Aim:
Pick out each line of the listing below that contains the word "bold", where case counts, and copy those lines.

[Start Dataset]

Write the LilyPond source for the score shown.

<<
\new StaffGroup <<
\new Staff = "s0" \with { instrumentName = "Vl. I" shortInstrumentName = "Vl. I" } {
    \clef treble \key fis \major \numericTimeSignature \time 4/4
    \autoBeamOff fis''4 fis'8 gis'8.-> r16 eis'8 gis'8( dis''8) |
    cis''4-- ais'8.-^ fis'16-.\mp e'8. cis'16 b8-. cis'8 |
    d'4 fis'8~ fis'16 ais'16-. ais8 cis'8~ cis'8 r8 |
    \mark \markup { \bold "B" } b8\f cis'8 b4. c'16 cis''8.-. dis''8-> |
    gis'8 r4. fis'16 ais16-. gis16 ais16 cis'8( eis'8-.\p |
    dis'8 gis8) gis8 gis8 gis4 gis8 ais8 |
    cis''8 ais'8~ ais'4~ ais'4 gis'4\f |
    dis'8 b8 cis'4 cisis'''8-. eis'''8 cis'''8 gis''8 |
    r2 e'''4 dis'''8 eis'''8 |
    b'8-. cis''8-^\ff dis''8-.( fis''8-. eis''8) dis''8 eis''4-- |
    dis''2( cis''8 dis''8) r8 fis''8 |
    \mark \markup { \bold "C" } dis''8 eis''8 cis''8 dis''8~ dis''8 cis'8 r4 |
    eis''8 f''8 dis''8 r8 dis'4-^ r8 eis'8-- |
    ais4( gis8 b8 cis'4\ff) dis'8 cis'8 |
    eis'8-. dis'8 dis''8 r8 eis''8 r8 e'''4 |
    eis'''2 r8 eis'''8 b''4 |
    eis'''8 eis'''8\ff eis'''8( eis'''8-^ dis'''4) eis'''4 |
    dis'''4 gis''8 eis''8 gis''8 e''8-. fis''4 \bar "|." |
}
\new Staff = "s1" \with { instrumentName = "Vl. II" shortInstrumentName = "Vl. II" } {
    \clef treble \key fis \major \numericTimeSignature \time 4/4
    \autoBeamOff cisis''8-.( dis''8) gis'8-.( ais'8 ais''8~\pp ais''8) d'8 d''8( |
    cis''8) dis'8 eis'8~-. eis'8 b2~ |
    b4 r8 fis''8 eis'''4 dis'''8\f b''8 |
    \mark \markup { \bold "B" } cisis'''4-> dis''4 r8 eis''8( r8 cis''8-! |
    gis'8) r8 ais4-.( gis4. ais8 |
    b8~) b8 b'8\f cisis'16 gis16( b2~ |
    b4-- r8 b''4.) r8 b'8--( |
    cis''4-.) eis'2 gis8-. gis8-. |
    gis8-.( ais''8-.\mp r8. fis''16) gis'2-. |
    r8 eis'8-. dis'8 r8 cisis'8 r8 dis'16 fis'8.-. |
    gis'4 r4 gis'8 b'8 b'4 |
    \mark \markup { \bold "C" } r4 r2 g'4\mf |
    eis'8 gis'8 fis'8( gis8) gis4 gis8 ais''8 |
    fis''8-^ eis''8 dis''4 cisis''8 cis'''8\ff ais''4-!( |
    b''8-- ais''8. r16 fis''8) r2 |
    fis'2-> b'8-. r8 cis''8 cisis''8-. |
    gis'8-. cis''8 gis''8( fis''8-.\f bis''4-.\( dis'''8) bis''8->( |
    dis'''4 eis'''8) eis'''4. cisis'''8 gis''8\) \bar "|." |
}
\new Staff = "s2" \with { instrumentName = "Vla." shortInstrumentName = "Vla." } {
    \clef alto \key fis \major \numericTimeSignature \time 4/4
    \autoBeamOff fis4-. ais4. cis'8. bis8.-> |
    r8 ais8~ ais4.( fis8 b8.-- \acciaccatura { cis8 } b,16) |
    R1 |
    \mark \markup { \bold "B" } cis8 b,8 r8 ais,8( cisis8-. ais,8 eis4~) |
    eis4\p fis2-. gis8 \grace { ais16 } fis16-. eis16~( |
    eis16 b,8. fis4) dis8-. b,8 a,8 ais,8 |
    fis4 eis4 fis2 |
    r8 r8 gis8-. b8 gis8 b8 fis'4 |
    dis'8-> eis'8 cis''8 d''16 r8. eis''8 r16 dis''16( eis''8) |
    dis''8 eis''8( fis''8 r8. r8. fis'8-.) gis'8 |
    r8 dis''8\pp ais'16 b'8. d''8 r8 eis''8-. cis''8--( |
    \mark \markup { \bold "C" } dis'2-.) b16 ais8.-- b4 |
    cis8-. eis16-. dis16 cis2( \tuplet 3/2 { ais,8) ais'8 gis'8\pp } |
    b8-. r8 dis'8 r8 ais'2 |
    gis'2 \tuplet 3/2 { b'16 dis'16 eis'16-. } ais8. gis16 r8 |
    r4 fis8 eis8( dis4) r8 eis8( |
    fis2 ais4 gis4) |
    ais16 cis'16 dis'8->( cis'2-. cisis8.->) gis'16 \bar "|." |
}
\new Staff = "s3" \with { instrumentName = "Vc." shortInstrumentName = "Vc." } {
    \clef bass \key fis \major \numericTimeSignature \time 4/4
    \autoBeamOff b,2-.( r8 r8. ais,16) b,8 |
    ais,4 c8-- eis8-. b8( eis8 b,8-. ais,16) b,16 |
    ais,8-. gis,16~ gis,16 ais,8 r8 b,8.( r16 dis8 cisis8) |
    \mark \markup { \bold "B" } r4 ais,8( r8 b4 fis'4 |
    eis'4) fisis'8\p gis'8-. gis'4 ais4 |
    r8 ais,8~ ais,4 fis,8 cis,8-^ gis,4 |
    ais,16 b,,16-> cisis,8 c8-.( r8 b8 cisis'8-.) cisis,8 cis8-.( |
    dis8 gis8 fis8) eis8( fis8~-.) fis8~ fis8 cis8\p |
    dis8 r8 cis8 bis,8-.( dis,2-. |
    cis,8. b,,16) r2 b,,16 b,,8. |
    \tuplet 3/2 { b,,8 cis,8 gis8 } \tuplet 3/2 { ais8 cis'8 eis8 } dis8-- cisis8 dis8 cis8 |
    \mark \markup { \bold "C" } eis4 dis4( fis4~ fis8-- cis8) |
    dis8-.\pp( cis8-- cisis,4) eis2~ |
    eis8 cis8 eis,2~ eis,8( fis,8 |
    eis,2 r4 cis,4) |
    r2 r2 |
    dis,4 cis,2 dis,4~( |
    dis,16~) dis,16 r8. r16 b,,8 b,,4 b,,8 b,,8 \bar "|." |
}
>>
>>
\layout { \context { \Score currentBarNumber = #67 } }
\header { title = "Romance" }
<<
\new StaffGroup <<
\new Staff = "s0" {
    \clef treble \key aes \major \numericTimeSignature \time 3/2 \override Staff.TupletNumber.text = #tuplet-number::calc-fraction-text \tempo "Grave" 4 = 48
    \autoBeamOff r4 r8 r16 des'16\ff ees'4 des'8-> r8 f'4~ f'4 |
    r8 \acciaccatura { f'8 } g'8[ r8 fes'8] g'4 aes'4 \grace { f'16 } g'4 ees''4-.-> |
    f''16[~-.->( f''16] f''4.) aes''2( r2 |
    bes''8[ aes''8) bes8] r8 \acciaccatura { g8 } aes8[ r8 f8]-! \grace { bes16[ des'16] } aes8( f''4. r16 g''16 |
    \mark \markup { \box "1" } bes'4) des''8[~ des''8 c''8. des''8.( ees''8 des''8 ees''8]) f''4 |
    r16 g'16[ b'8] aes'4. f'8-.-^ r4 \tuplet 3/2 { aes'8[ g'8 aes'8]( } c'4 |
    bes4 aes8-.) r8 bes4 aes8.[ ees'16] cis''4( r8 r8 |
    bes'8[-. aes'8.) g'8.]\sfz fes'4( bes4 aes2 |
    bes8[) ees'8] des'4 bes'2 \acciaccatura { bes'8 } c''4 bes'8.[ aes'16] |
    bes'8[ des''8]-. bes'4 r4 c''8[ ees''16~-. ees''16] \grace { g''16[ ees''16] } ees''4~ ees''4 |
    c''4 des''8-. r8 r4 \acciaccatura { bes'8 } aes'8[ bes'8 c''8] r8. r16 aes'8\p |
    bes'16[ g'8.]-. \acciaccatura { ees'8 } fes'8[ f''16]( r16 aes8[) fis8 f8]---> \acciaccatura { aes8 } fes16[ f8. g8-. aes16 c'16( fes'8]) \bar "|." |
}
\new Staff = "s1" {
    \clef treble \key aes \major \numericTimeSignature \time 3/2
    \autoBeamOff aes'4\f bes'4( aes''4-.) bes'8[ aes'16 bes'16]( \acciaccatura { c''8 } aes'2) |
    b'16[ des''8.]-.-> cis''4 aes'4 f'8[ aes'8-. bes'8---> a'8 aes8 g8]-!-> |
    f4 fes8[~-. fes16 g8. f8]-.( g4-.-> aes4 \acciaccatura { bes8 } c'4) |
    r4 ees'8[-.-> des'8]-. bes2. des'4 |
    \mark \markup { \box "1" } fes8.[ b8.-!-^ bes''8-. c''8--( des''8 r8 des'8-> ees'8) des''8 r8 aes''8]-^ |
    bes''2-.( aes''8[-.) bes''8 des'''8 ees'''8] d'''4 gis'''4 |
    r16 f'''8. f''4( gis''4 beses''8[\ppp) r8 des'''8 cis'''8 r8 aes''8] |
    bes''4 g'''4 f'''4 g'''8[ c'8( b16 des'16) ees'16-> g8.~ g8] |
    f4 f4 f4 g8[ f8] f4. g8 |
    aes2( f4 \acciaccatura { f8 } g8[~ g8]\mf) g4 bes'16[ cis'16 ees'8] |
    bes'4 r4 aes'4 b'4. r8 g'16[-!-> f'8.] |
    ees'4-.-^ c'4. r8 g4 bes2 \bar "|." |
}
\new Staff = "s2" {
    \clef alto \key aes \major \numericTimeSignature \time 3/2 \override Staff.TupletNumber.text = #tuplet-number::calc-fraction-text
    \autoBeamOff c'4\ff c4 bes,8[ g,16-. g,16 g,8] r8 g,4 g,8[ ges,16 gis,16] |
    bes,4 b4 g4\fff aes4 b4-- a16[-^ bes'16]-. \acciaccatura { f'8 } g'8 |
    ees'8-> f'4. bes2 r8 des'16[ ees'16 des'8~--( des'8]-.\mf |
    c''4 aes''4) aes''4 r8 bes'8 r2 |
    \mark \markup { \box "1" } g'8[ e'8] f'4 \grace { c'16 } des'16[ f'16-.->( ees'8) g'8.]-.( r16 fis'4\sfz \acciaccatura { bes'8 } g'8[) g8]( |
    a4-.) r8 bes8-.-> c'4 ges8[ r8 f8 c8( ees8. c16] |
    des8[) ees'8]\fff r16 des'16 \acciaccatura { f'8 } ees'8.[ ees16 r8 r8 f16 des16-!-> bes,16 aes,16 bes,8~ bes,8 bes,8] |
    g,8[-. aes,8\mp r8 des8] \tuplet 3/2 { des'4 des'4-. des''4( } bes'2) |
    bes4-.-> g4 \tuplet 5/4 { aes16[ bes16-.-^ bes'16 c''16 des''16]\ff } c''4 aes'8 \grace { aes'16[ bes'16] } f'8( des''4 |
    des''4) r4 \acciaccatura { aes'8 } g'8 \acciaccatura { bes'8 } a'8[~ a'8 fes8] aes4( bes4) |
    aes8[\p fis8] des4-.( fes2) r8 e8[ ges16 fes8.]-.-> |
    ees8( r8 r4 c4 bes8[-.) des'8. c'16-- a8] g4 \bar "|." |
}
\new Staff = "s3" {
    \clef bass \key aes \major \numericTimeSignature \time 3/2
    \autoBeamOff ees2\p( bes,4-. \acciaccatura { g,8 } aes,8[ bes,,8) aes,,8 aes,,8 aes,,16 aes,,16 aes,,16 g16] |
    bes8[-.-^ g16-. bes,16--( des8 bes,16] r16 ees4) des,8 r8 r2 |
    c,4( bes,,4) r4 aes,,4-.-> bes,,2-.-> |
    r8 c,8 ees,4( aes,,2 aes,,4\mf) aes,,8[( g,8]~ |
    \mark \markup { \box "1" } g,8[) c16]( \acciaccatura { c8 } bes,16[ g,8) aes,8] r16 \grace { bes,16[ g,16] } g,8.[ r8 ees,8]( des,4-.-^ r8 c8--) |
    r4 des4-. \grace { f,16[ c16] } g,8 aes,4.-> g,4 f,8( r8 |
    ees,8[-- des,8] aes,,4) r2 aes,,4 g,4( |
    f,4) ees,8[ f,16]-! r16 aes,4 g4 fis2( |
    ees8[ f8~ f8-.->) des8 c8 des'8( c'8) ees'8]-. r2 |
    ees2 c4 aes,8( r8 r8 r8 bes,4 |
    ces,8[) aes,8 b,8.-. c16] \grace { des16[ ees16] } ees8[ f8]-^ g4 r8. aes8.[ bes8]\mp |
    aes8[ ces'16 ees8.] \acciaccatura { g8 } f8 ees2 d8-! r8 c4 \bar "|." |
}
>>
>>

[End Dataset]

Task result:
    \mark \markup { \bold "B" } b8\f cis'8 b4. c'16 cis''8.-. dis''8-> |
    \mark \markup { \bold "C" } dis''8 eis''8 cis''8 dis''8~ dis''8 cis'8 r4 |
    \mark \markup { \bold "B" } cisis'''4-> dis''4 r8 eis''8( r8 cis''8-! |
    \mark \markup { \bold "C" } r4 r2 g'4\mf |
    \mark \markup { \bold "B" } cis8 b,8 r8 ais,8( cisis8-. ais,8 eis4~) |
    \mark \markup { \bold "C" } dis'2-.) b16 ais8.-- b4 |
    \mark \markup { \bold "B" } r4 ais,8( r8 b4 fis'4 |
    \mark \markup { \bold "C" } eis4 dis4( fis4~ fis8-- cis8) |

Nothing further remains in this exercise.